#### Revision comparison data

* * * * * * * * *

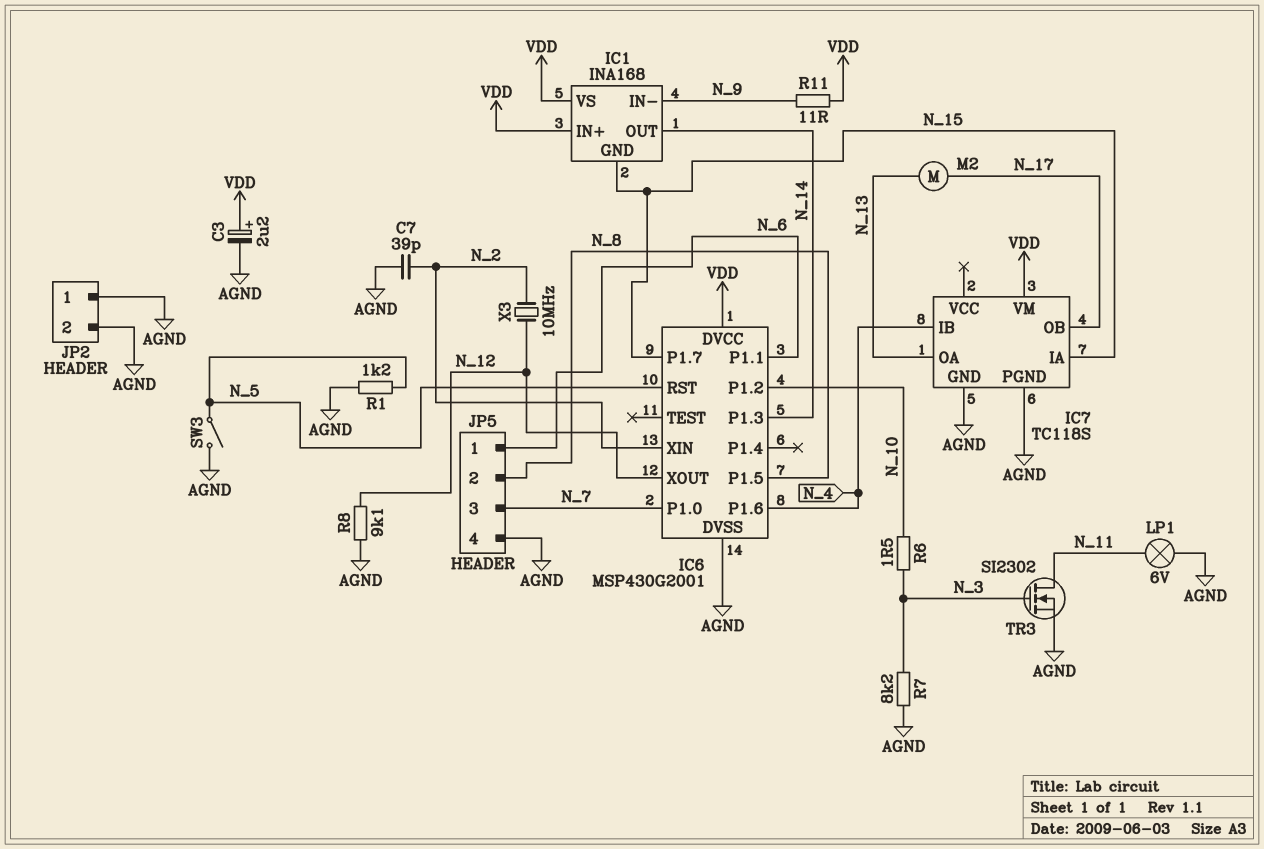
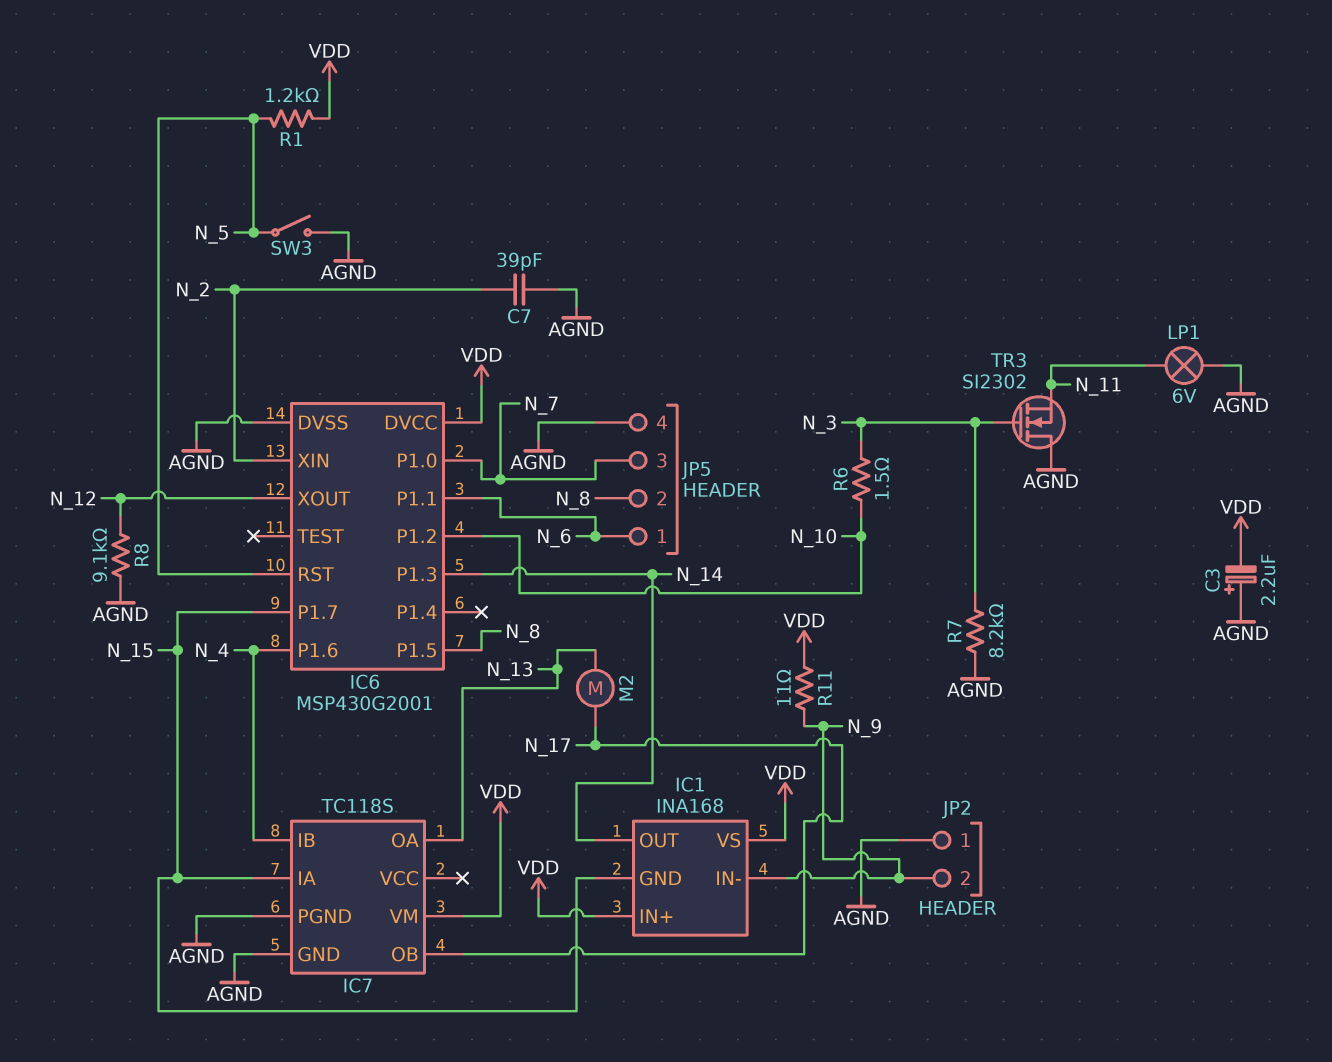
C3: 2.2uF (plus VDD, minus AGND) -> 2.2uF (plus AGND, minus VDD)
JP2 pin 2: AGND -> N_9
R1: 1.2k (AGND, N_5) -> 1.2k (N_5, VDD)
TR3: NMOS SI2302 (G N_3, D N_11, S AGND) -> NMOS SI2302 (G N_3, D AGND, S N_11)
X3: 10MHz (N_2, N_12) -> none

* * * * * * * * *

#### Work to complete
For this exercise, transcribe the entries verbatim and skip all pictures.

#### Solution
C3: 2.2uF (plus VDD, minus AGND) -> 2.2uF (plus AGND, minus VDD)
JP2 pin 2: AGND -> N_9
R1: 1.2k (AGND, N_5) -> 1.2k (N_5, VDD)
TR3: NMOS SI2302 (G N_3, D N_11, S AGND) -> NMOS SI2302 (G N_3, D AGND, S N_11)
X3: 10MHz (N_2, N_12) -> none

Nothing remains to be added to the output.